TASK DETAILS: Update the items from the line containing "Does satin white" through the line containing "No, (161, 486) is behind (167, 358)." by changing "white lace dress" to "ivory lace dress" and leaving everything else unchanged. Give back only those lines.

AVAILABLE RECORDS section start

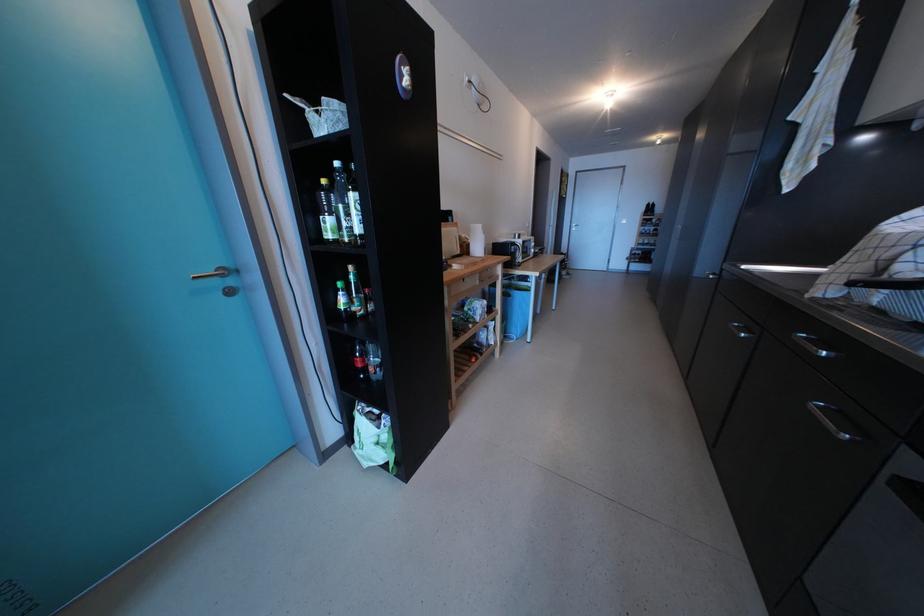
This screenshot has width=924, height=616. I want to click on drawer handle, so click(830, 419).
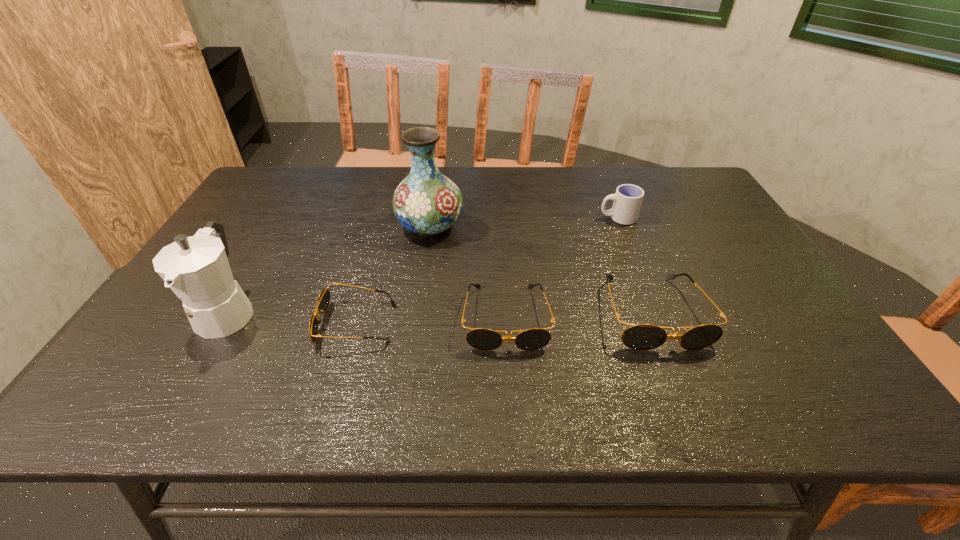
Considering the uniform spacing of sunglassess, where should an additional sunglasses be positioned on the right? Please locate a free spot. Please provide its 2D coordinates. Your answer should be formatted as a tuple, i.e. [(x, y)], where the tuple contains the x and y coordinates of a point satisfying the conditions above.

AVAILABLE RECORDS section end
AVAILABLE RECORDS section start

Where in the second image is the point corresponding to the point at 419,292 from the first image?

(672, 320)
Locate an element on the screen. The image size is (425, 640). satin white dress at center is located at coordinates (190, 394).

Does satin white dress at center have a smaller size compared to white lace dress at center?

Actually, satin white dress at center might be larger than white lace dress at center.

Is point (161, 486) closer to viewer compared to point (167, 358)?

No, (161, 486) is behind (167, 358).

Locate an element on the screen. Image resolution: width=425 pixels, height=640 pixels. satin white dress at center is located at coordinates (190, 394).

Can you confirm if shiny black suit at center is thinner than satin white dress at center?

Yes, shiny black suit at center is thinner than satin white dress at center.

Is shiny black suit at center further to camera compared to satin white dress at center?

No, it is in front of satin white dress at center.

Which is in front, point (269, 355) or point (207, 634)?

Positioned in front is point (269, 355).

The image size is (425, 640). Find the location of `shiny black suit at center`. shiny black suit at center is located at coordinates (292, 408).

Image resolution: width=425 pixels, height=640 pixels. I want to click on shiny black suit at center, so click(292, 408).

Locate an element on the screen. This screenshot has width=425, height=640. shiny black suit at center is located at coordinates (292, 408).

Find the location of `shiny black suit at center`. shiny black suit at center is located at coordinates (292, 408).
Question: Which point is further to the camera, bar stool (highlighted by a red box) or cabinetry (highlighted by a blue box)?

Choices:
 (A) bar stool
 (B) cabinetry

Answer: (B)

AVAILABLE RECORDS section end

RESPONSE BELOW:
Does satin white dress at center have a smaller size compared to ivory lace dress at center?

Actually, satin white dress at center might be larger than ivory lace dress at center.

Is point (161, 486) closer to viewer compared to point (167, 358)?

No, (161, 486) is behind (167, 358).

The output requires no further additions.